**WHAT TO WORK ON**
Any picture in the material should be left out, while all other lines are copied exactly.

**RAW DATA**
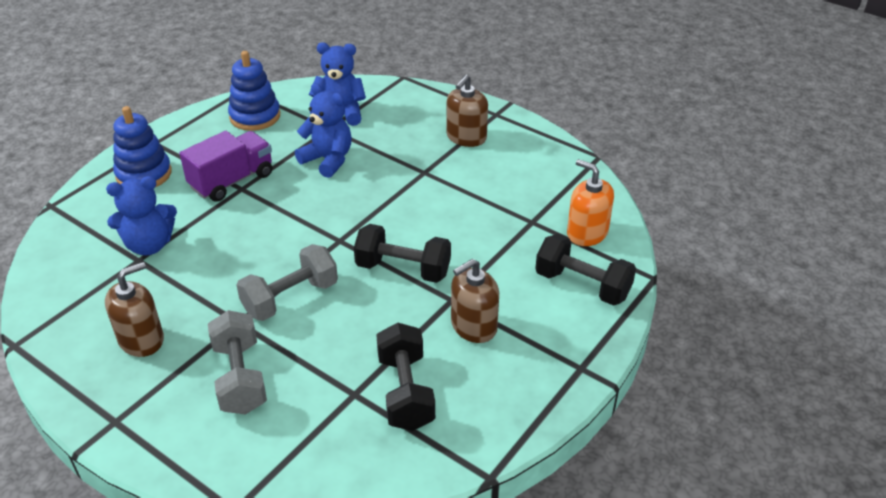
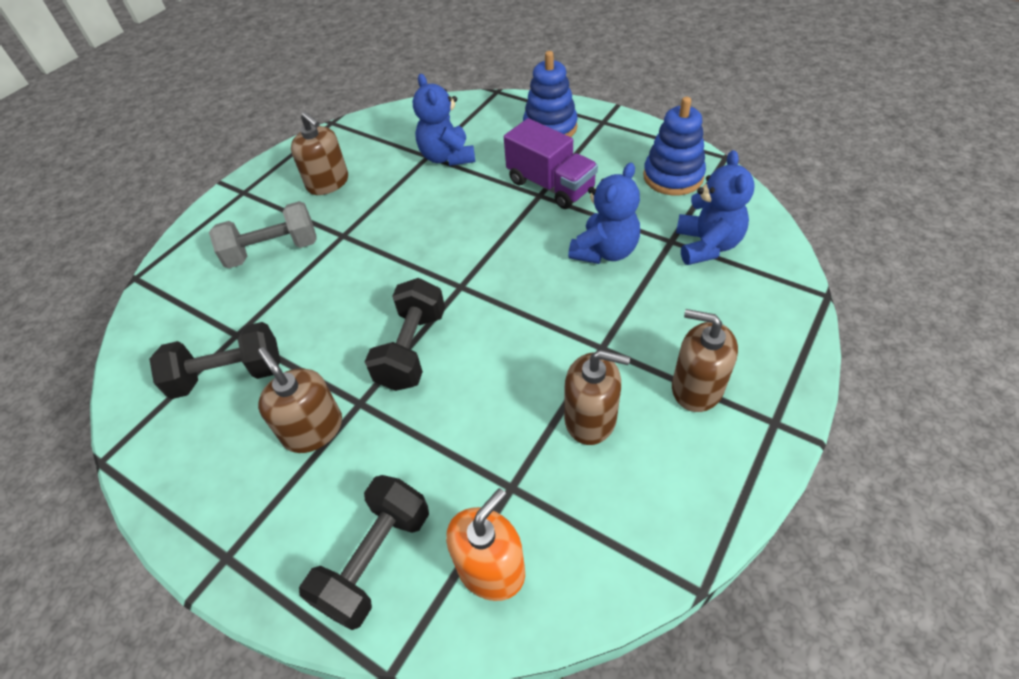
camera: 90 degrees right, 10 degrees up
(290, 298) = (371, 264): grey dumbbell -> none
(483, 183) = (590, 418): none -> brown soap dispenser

**WRITTEN SOLUTION**
camera: 90 degrees right, 10 degrees up
(290, 298) = (371, 264): grey dumbbell -> none
(483, 183) = (590, 418): none -> brown soap dispenser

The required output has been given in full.